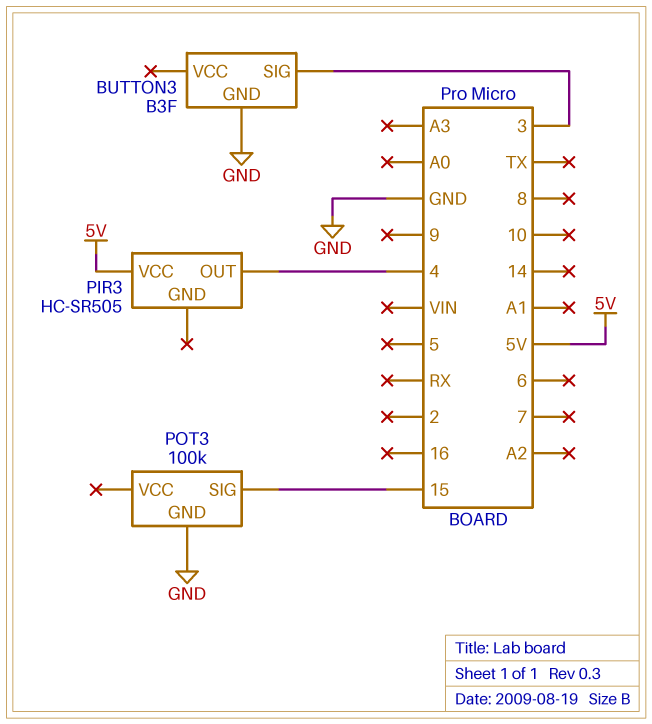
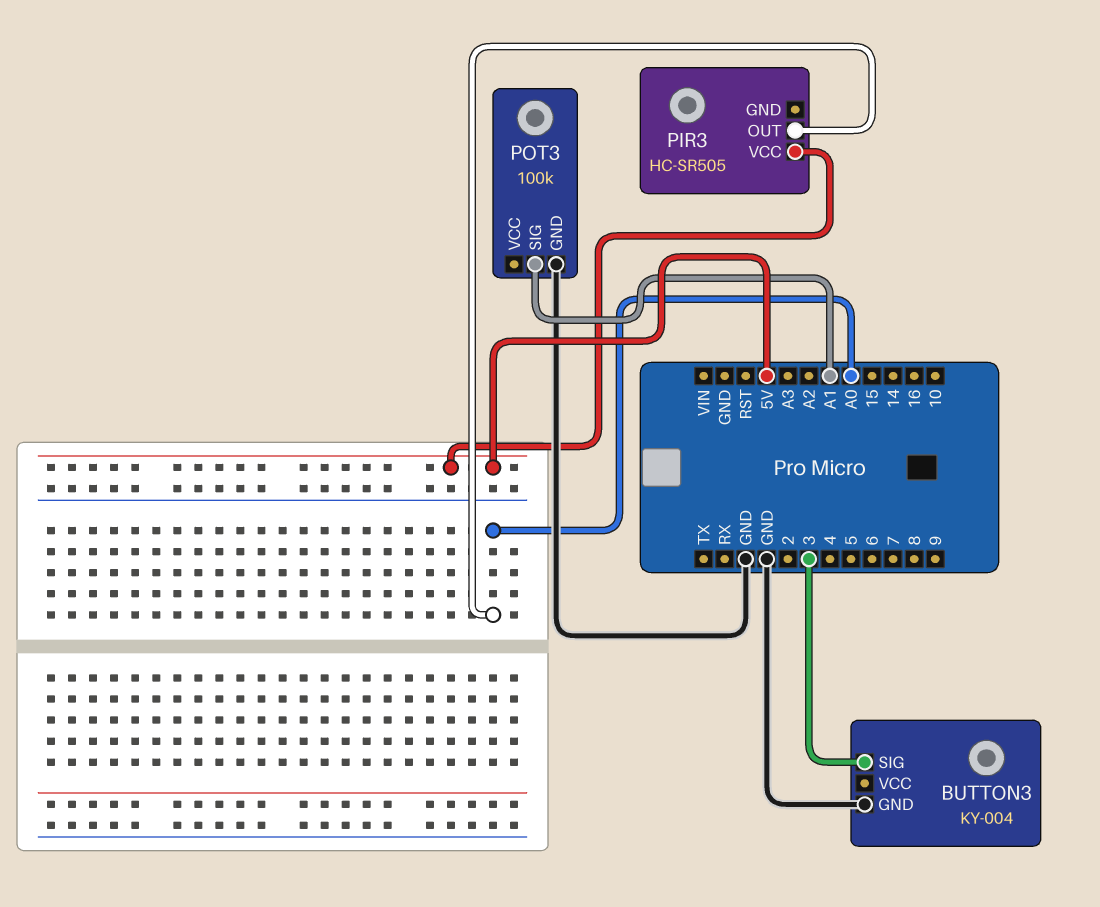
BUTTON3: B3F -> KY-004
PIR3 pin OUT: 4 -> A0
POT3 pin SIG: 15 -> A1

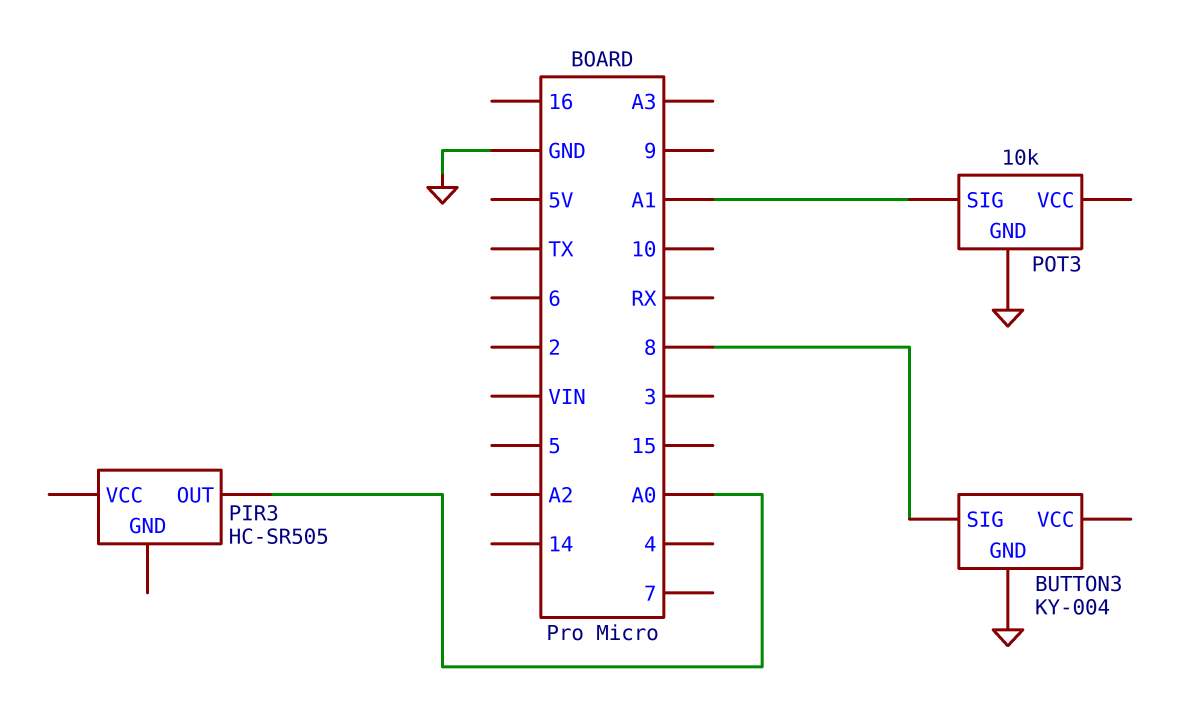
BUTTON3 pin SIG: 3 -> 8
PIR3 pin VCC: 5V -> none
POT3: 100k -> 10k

What needs to be done: Would you print the whole listing exactly, omitting the pictures?

Response box:
BUTTON3: B3F -> KY-004
PIR3 pin OUT: 4 -> A0
POT3 pin SIG: 15 -> A1

BUTTON3 pin SIG: 3 -> 8
PIR3 pin VCC: 5V -> none
POT3: 100k -> 10k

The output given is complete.